Records drawn from a dataset:
BEGIN

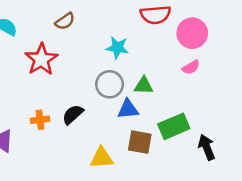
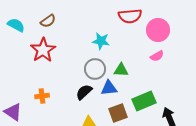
brown semicircle: (65, 21) -> (48, 21), moved
black semicircle: (73, 114) -> (84, 92), moved
brown square: (140, 142) -> (118, 113), turned -30

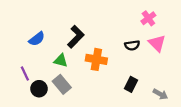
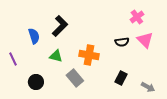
black L-shape: (76, 37) -> (60, 26), moved
blue semicircle: (37, 39) -> (34, 36), turned -70
purple line: (25, 74) -> (13, 59), moved
gray rectangle: (62, 84) -> (75, 78), moved

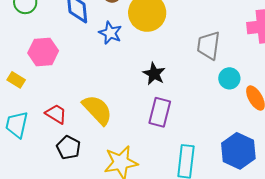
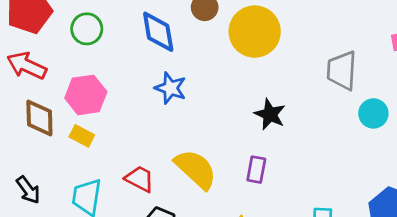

END

YOUR TASK >>
Output the span from the line with "blue semicircle: (37, 39)" through the last line of the data, inclusive and exact, and omit every picture.

ANSWER BOX >>
blue semicircle: (37, 39) -> (34, 36), turned -70
purple line: (25, 74) -> (13, 59), moved
gray rectangle: (62, 84) -> (75, 78), moved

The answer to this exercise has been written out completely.